* [What is being asked]: Work through the listing below and give again exactly the lines from the one with "(228, 112) = (554, 263): turquoise" to the one with "(640, 346) = (446, 237): orange", both ends included. All other lines and all pictures stay out.

* [Provided data]:
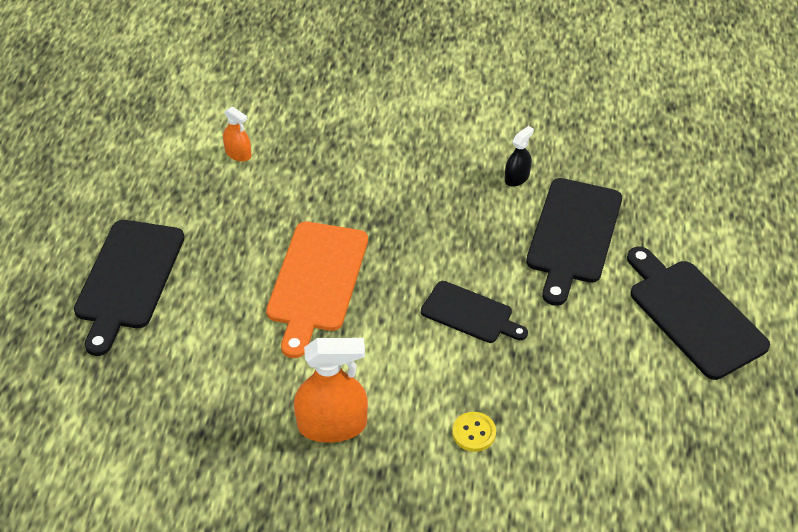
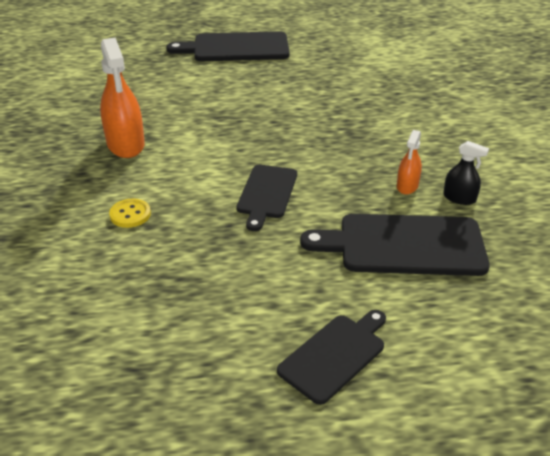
camera: 75 degrees right, 10 degrees down
(238, 153) = (381, 62): orange spray bottle -> orange spray bottle (407, 186)
(316, 281) = (268, 115): orange cutting board -> none
(693, 315) = (335, 355): black cutting board -> black cutting board, size x0.62

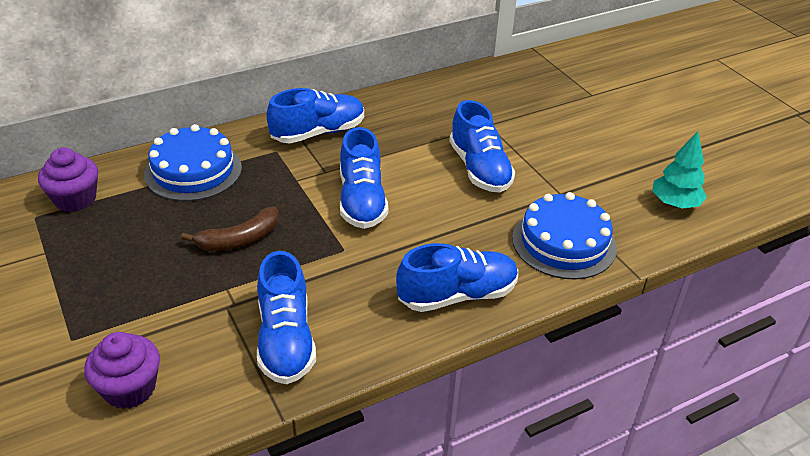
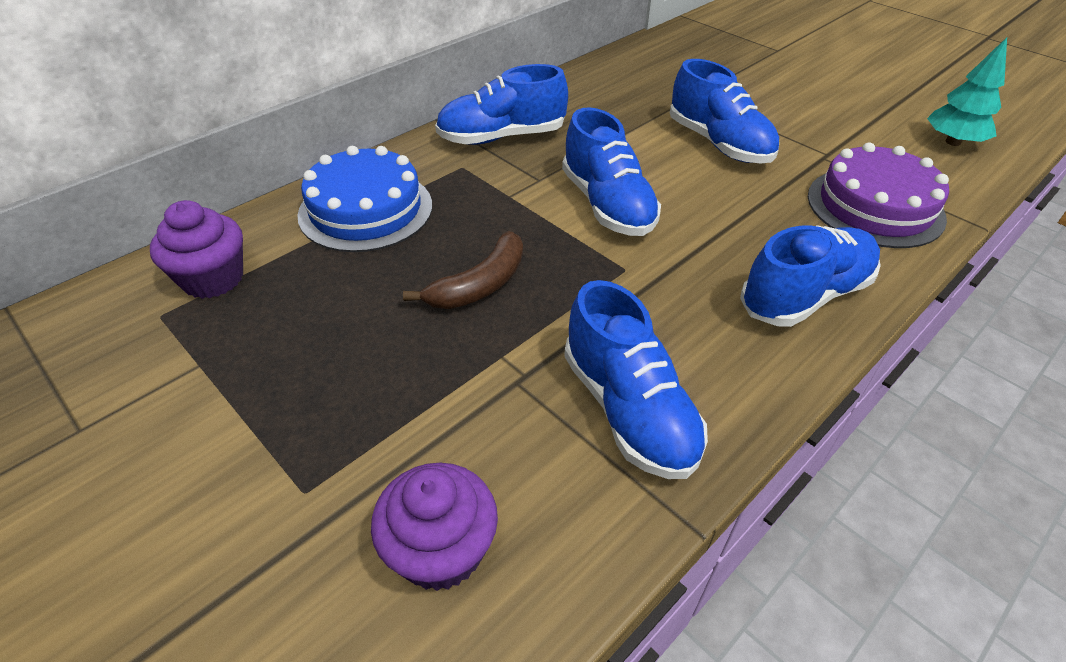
camera: 15 degrees left, 5 degrees up
(318, 133) = (502, 137): blue shoe -> blue shoe turned 150 degrees counterclockwise
(564, 242) = (875, 206): blue cake -> purple cake

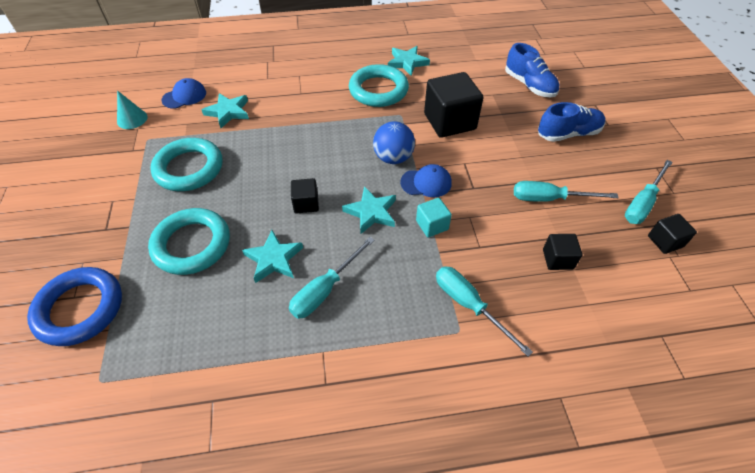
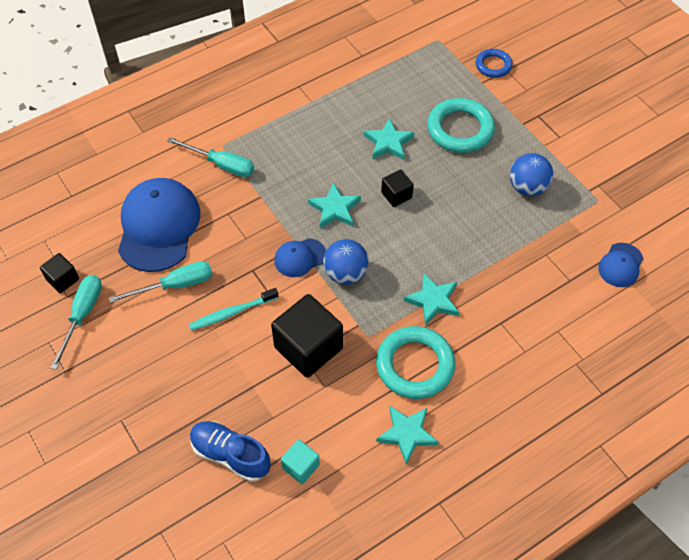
camera: 155 degrees right, 5 degrees up
(80, 309) = (493, 65): blue ring -> blue ring, size x0.57
(132, 119) = (639, 216): turquoise cone -> none
(189, 168) = (527, 187): turquoise ring -> blue ball
(228, 112) = (554, 263): turquoise star -> turquoise star (433, 301)
(325, 289) = (334, 136): turquoise screwdriver -> none
(432, 225) = (276, 217): turquoise cube -> turquoise cube (300, 466)
(503, 162) = (232, 313): none -> turquoise toothbrush
(557, 259) = (158, 226): black cube -> blue cap
(568, 134) = (167, 383): blue shoe -> none

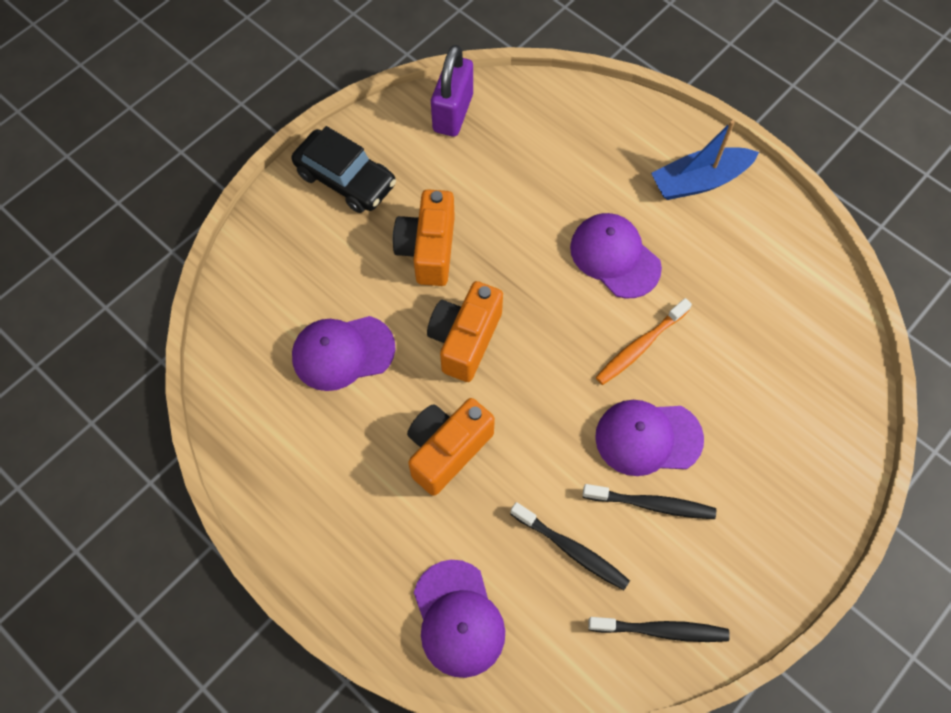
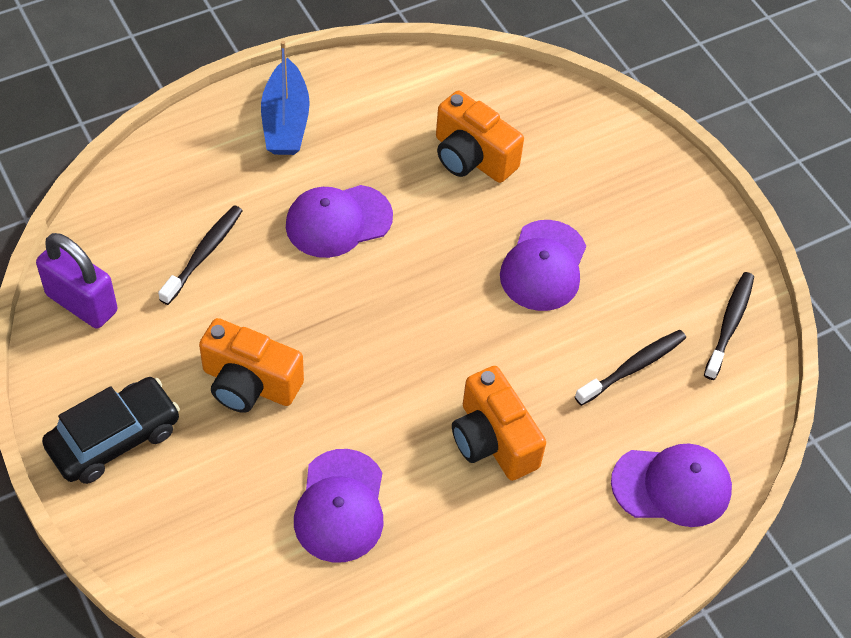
camera: 75 degrees left, 10 degrees down
(465, 339) = (375, 384): orange camera -> orange camera (472, 157)
(640, 346) = (446, 237): orange toothbrush -> none
(651, 504) = (610, 287): black toothbrush -> black toothbrush (203, 254)

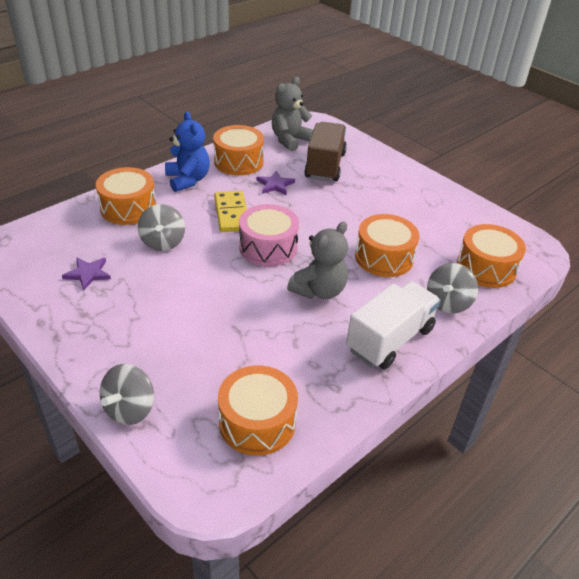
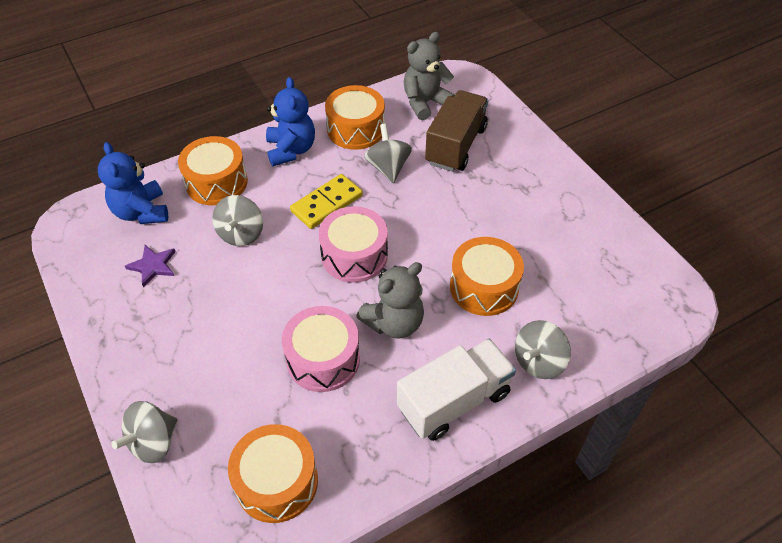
camera: 15 degrees right, 10 degrees up
(65, 235) = (141, 212): none -> blue teddy bear
(231, 214) = (326, 203): yellow domino -> yellow domino turned 45 degrees clockwise
(267, 324) = (323, 359): none -> pink drum
(275, 185) = (388, 167): purple star -> grey spinning top
(486, 268) = (603, 318): orange drum -> none

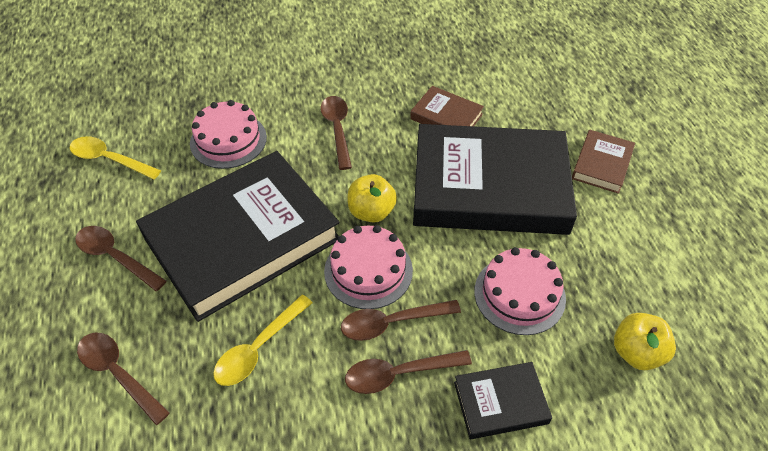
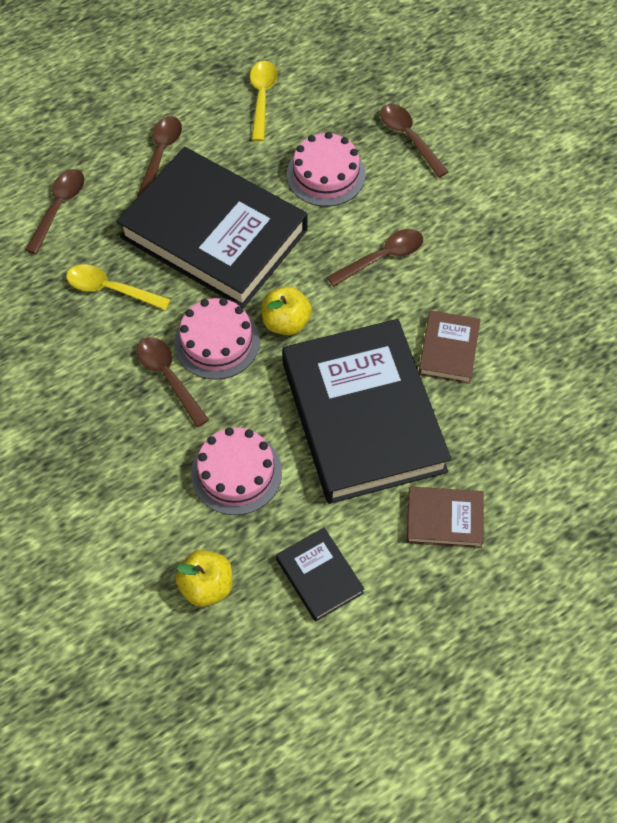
camera: 70 degrees right, 10 degrees up
(399, 374) = (121, 397): brown spoon -> brown spoon (409, 138)
(500, 403) = (118, 481): black book -> black book (319, 576)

* [Answer to the exercise]:
(228, 112) = (554, 263): turquoise star -> turquoise star (433, 301)
(325, 289) = (334, 136): turquoise screwdriver -> none
(432, 225) = (276, 217): turquoise cube -> turquoise cube (300, 466)
(503, 162) = (232, 313): none -> turquoise toothbrush
(557, 259) = (158, 226): black cube -> blue cap
(568, 134) = (167, 383): blue shoe -> none

camera: 75 degrees left, 10 degrees down
(465, 339) = (375, 384): orange camera -> orange camera (472, 157)
(640, 346) = (446, 237): orange toothbrush -> none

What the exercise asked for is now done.